[YOUR TASK] Find all lines with the word "plate" in the material, then copy them.
***
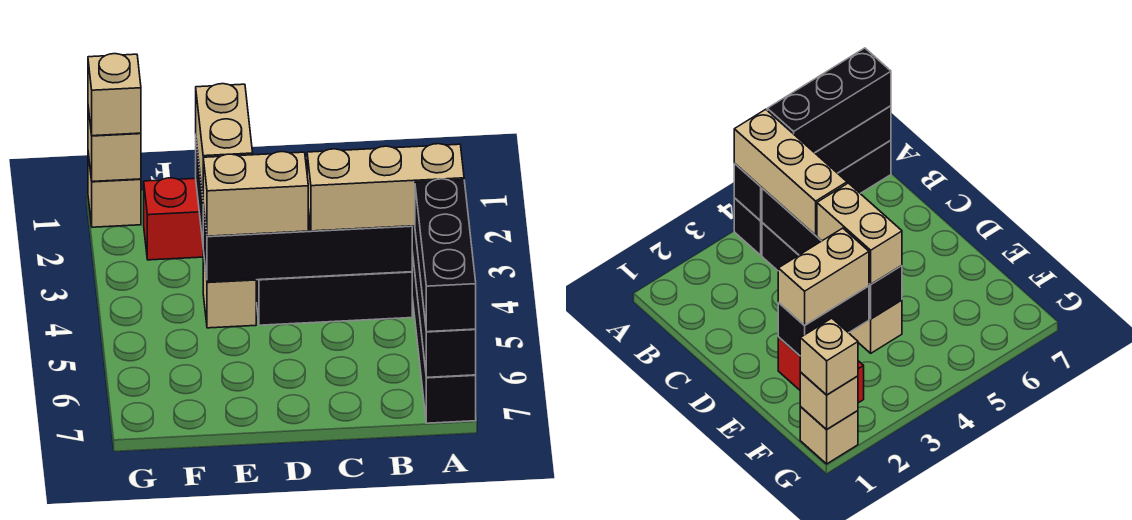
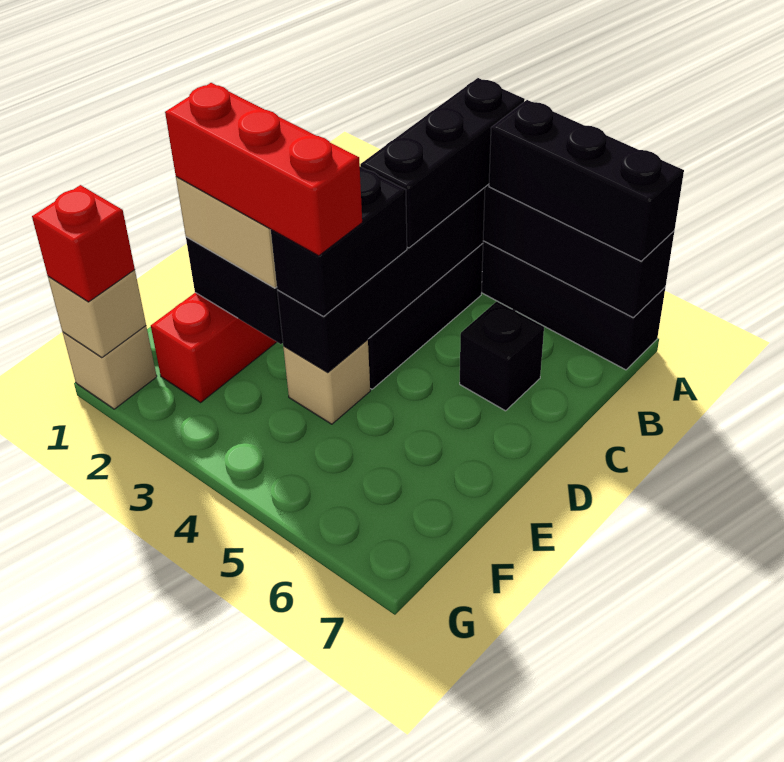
tan 1x3 brick [307,144,464,231] -> black 1x3 brick [360,78,525,248]
none -> black 1x1 brick [460,301,544,411]
tan 1x2 brick [203,152,308,236] -> black 1x2 brick [271,167,407,317]
none -> red 1x3 brick [165,83,362,256]
tan 1x1 brick [88,54,141,136] -> red 1x1 brick [32,185,135,302]

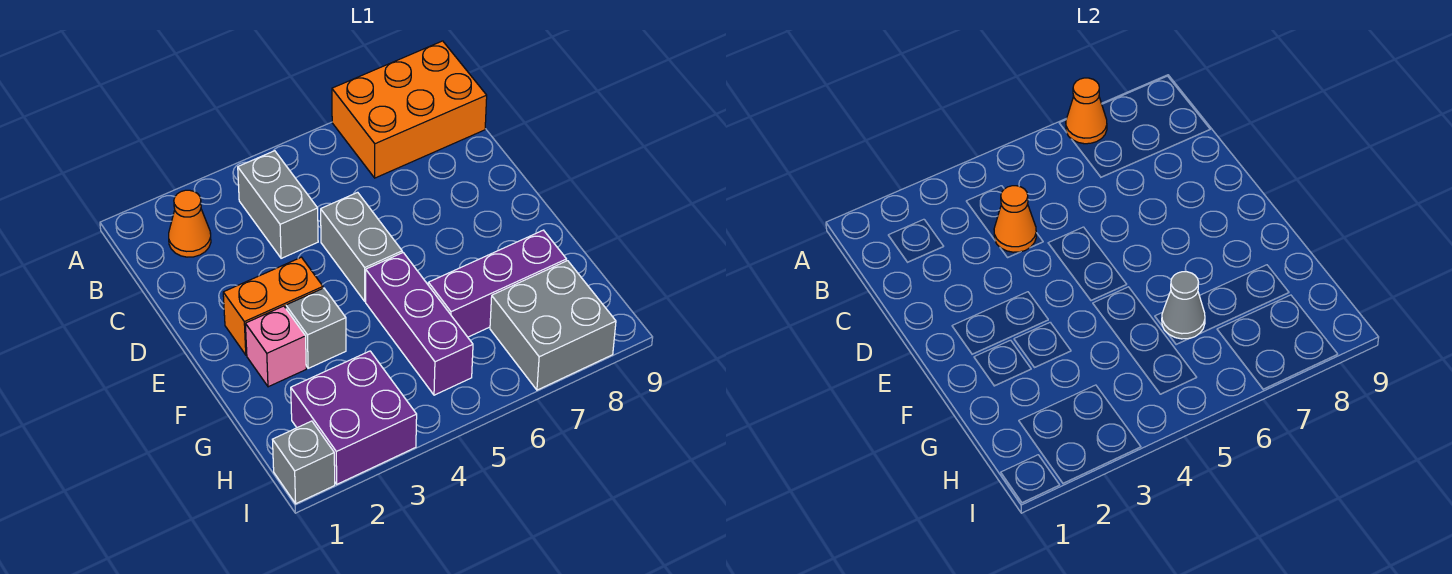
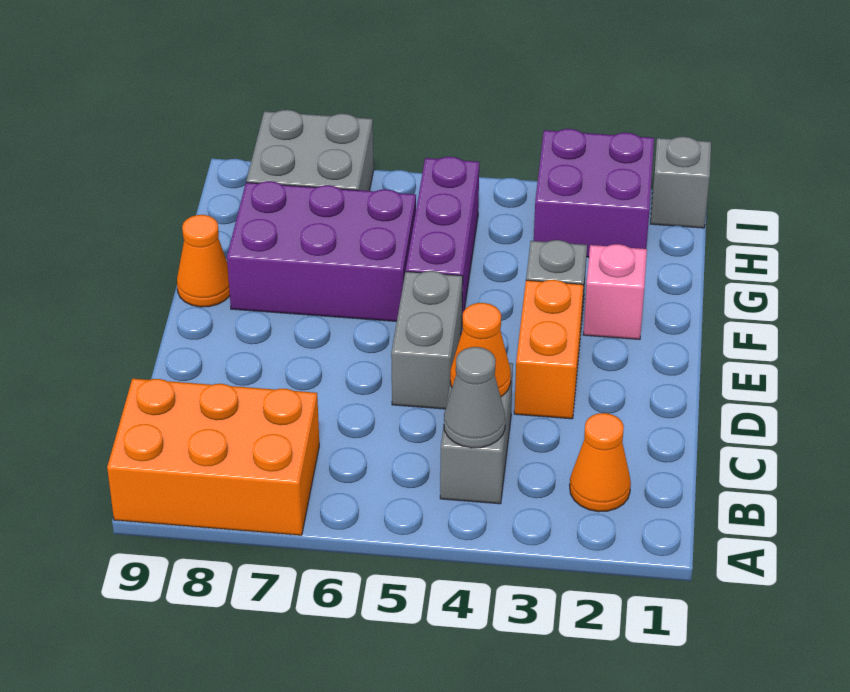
orange 1x1 cone [1066,78,1107,144] -> orange 1x1 cone moved to [177,215,230,307]
orange 1x2 brick [223,257,323,355] -> orange 1x2 brick turned to [514,280,584,419]
purple 1x3 brick [428,230,566,337] -> purple 2x3 brick [227,181,416,321]
grey 1x1 cone [1162,272,1205,339] -> grey 1x1 cone moved to [444,347,505,448]

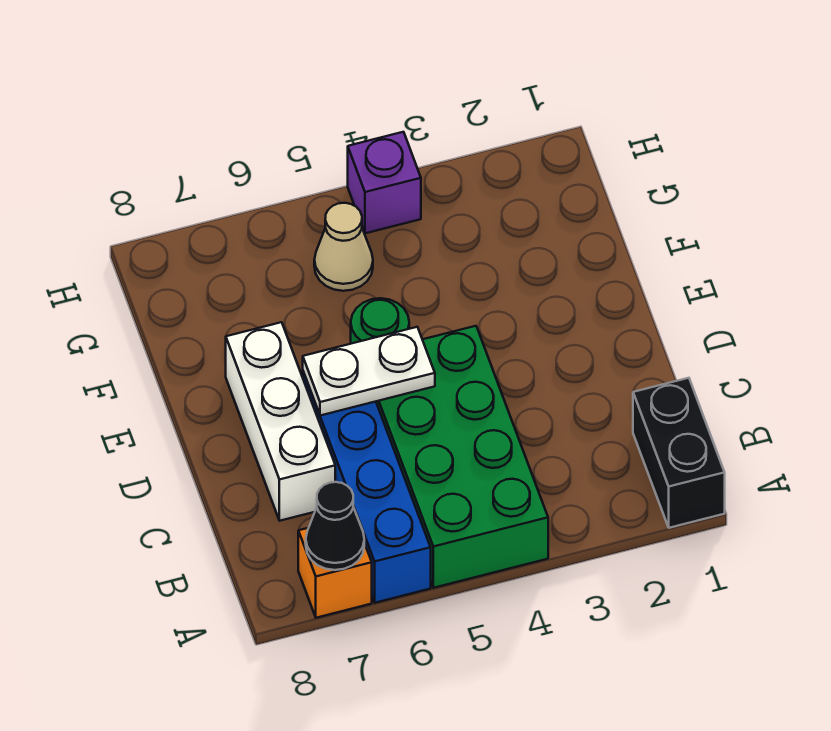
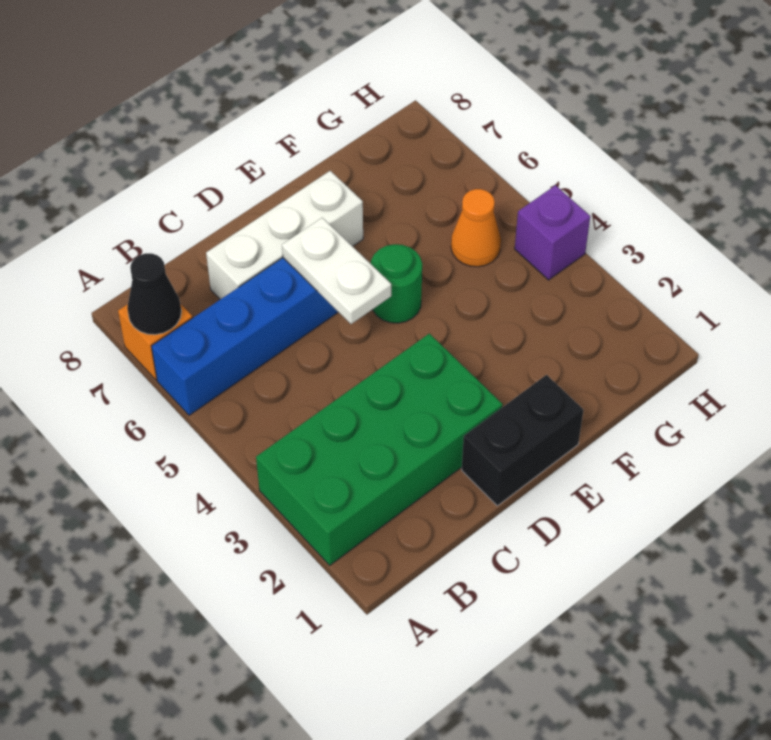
black 1x2 brick [633,378,725,528] -> black 1x2 brick moved to [462,375,584,506]
green 2x4 brick [376,326,548,588] -> green 2x4 brick moved to [256,333,503,565]
tan 1x1 cone [314,203,373,291] -> orange 1x1 cone [451,189,501,267]

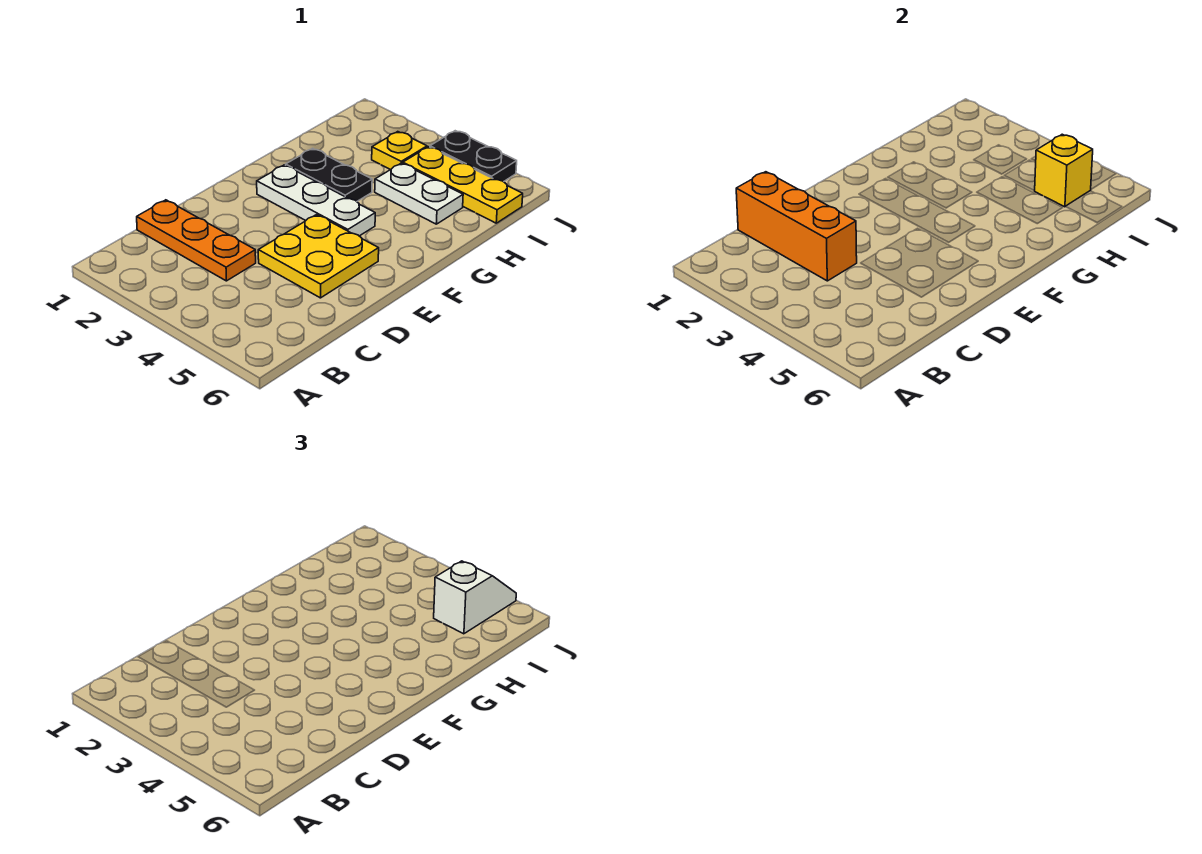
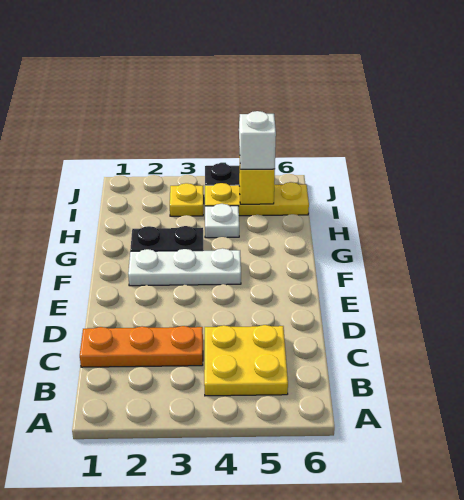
orange 1x3 brick [736,172,857,281] -> none
yellow 2x2 plate [258,215,379,298] -> yellow 2x2 plate moved to [204,325,288,396]
white 1x2 plate [375,163,463,224] -> white 1x1 plate [205,204,239,238]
***
[SOLVED EXERCISE]
yellow 2x2 plate [258,215,379,298] -> yellow 2x2 plate moved to [204,325,288,396]
white 1x2 plate [375,163,463,224] -> white 1x1 plate [205,204,239,238]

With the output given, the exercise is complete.